• **What you have to do**: Rewrite the lines below as a numbered list, skipping any blank lines and leaving out the pictures.

• **Supplied data**:
-- Begin --
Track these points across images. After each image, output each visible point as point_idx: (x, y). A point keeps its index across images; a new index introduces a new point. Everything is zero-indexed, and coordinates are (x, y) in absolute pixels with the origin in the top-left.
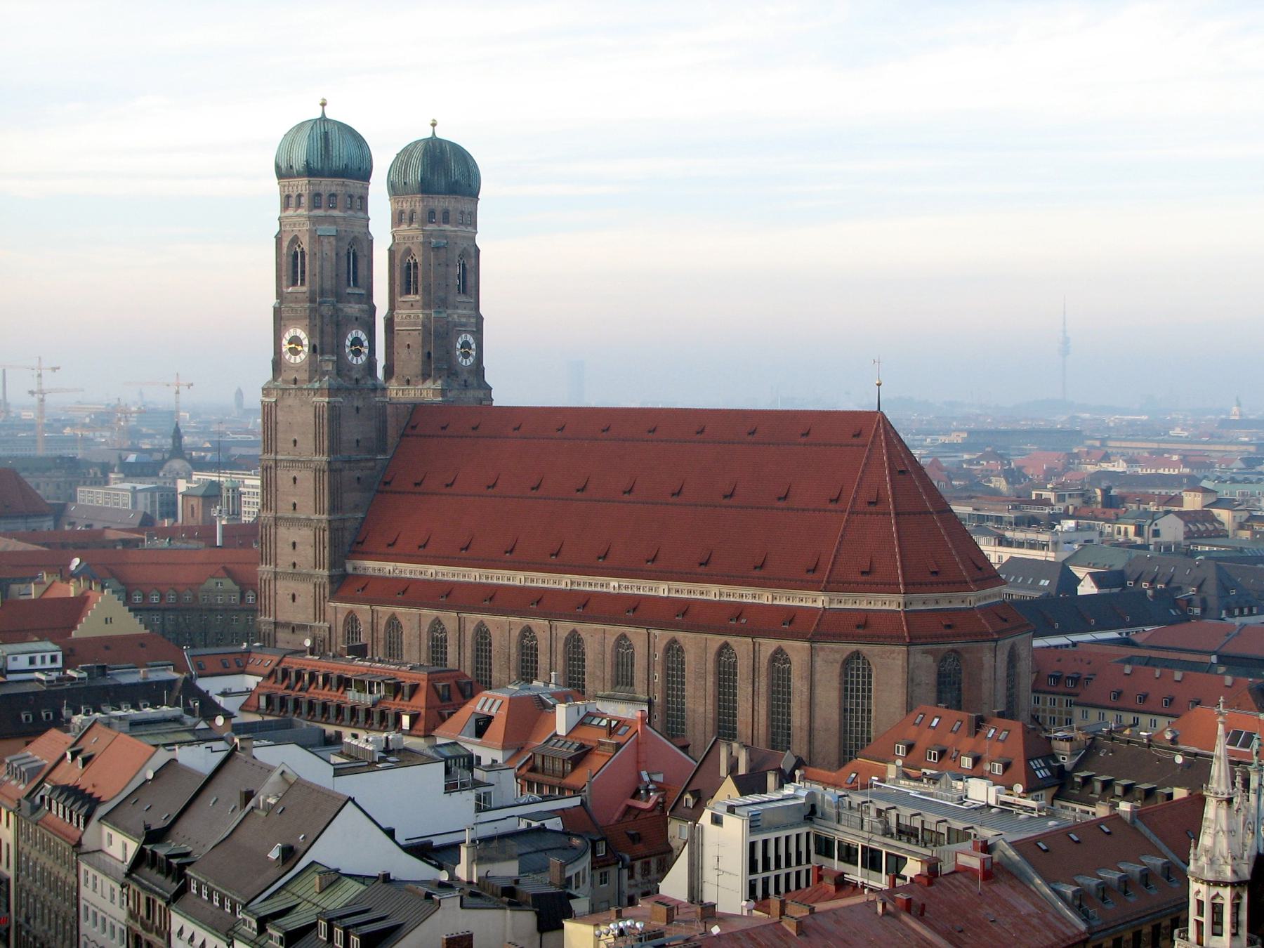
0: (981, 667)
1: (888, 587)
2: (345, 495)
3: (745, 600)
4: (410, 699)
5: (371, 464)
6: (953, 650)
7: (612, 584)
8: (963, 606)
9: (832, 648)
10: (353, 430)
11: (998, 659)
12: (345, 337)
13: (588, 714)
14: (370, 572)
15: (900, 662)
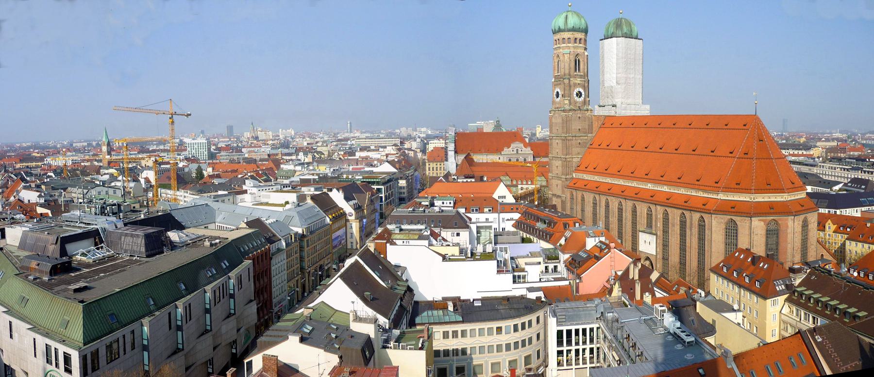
0: (787, 227)
1: (747, 191)
2: (573, 149)
3: (693, 194)
4: (553, 227)
5: (587, 138)
6: (774, 220)
7: (649, 185)
8: (782, 200)
9: (720, 217)
10: (576, 125)
11: (796, 224)
12: (574, 91)
13: (601, 242)
14: (580, 177)
15: (748, 225)
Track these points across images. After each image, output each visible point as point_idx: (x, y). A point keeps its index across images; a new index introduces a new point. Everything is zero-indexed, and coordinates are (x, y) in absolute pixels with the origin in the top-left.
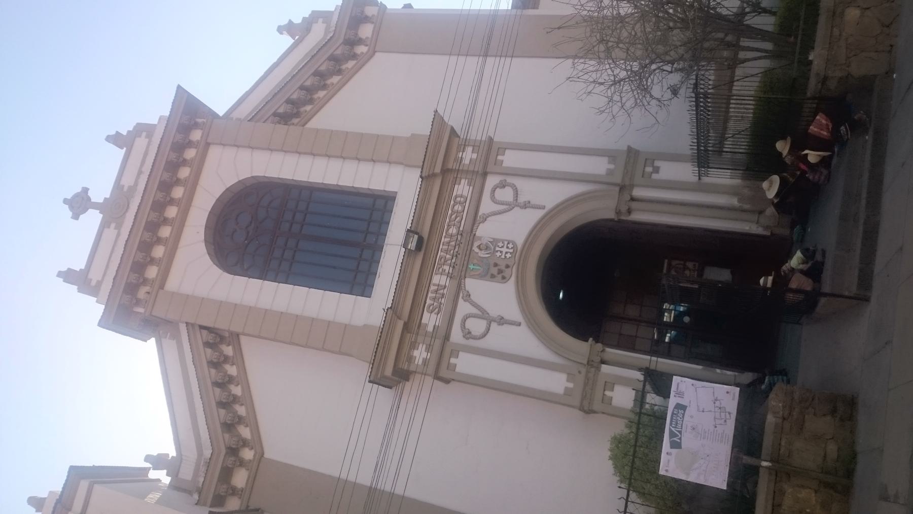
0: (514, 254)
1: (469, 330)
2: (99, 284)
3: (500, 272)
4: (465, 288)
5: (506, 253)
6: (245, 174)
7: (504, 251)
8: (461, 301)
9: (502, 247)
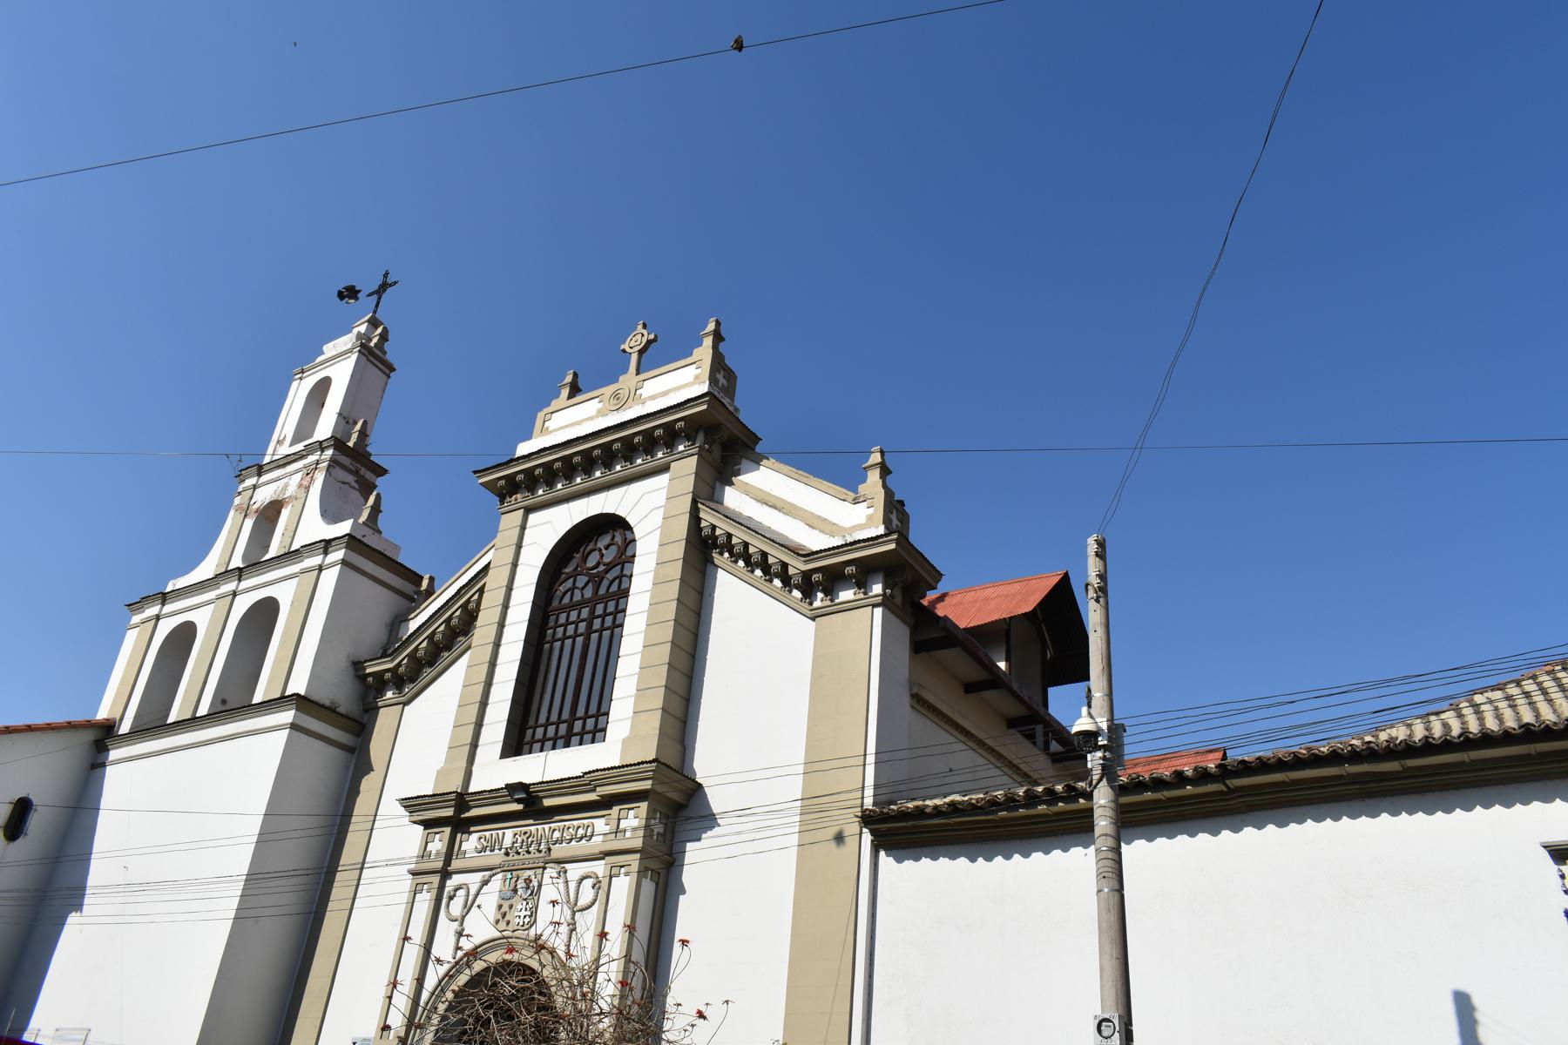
0: (519, 927)
1: (455, 896)
2: (544, 431)
3: (504, 915)
4: (494, 875)
5: (520, 917)
6: (638, 532)
7: (520, 911)
8: (479, 876)
9: (526, 910)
-- End --
• **Answer to the problem**:
1. Track these points across images. After each image, output each visible point as point_idx: (x, y). A point keeps its index across images; a new index introduces a new point. Everything is zero-indexed, and coordinates are (x, y) in absolute pixels with the origin in the top-left.
2. 0: (981, 667)
3. 1: (888, 587)
4. 2: (345, 495)
5. 3: (745, 600)
6. 4: (410, 699)
7. 5: (371, 464)
8. 6: (953, 650)
9. 7: (612, 584)
10. 8: (963, 606)
11. 9: (832, 648)
12. 10: (353, 430)
13. 11: (998, 659)
14. 12: (345, 337)
15. 13: (588, 714)
16. 14: (370, 572)
17. 15: (900, 662)
18. 0: (787, 227)
19. 1: (747, 191)
20. 2: (573, 149)
21. 3: (693, 194)
22. 4: (553, 227)
23. 5: (587, 138)
24. 6: (774, 220)
25. 7: (649, 185)
26. 8: (782, 200)
27. 9: (720, 217)
28. 10: (576, 125)
29. 11: (796, 224)
30. 12: (574, 91)
31. 13: (601, 242)
32. 14: (580, 177)
33. 15: (748, 225)
34. Track these points across images. After each image, output each visible point as point_idx: (x, y). A point keeps its index across images; a new index introduces a new point. Everything is zero-indexed, and coordinates are (x, y) in absolute pixels with the origin in the top-left.
35. 0: (514, 254)
36. 1: (469, 330)
37. 2: (99, 284)
38. 3: (500, 272)
39. 4: (465, 288)
40. 5: (506, 253)
41. 6: (245, 174)
42. 7: (504, 251)
43. 8: (461, 301)
44. 9: (502, 247)
45. 0: (519, 927)
46. 1: (455, 896)
47. 2: (544, 431)
48. 3: (504, 915)
49. 4: (494, 875)
50. 5: (520, 917)
51. 6: (638, 532)
52. 7: (520, 911)
53. 8: (479, 876)
54. 9: (526, 910)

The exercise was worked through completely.